Start of Available records

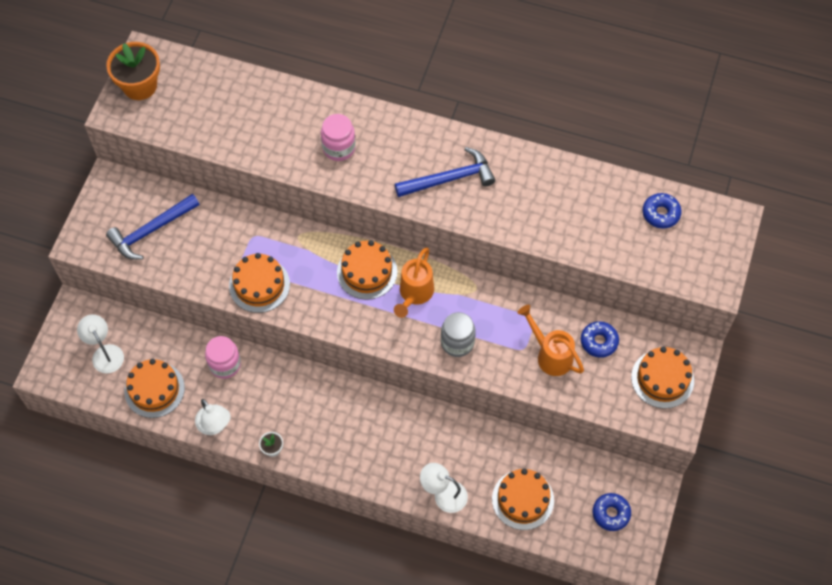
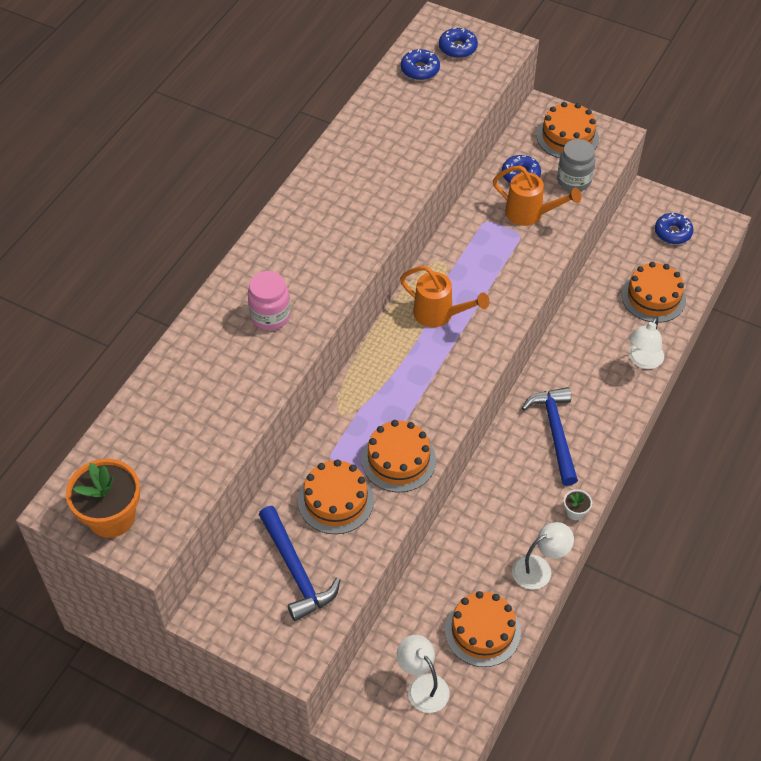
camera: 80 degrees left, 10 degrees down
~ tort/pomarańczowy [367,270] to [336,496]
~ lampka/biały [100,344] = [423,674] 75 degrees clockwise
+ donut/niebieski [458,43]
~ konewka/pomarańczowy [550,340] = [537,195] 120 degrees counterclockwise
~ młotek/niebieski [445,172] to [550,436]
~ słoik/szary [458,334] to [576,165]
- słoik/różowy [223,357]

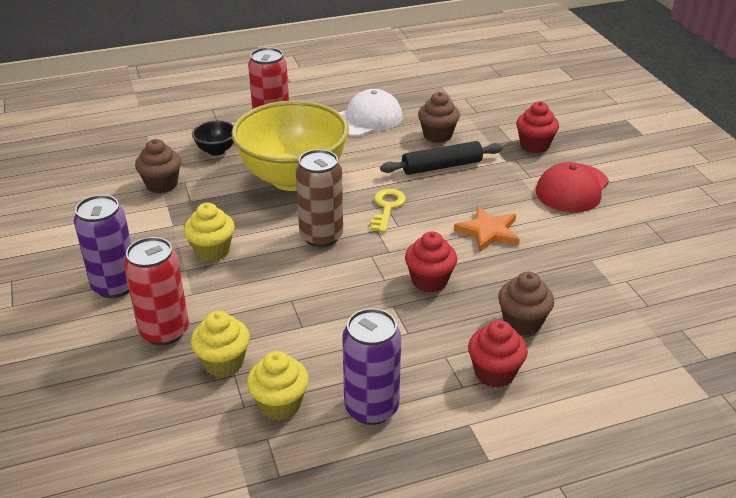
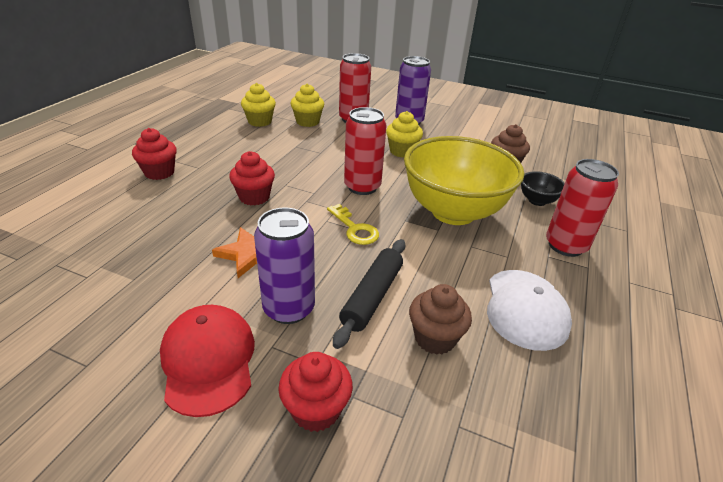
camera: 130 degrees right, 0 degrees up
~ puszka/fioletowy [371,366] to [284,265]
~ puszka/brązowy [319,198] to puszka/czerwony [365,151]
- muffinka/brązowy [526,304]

End of Available records

#### [Task statement]
The reply should contain every line of the material exactly, and no images.

#### [Written response]
camera: 80 degrees left, 10 degrees down
~ tort/pomarańczowy [367,270] to [336,496]
~ lampka/biały [100,344] = [423,674] 75 degrees clockwise
+ donut/niebieski [458,43]
~ konewka/pomarańczowy [550,340] = [537,195] 120 degrees counterclockwise
~ młotek/niebieski [445,172] to [550,436]
~ słoik/szary [458,334] to [576,165]
- słoik/różowy [223,357]

camera: 130 degrees right, 0 degrees up
~ puszka/fioletowy [371,366] to [284,265]
~ puszka/brązowy [319,198] to puszka/czerwony [365,151]
- muffinka/brązowy [526,304]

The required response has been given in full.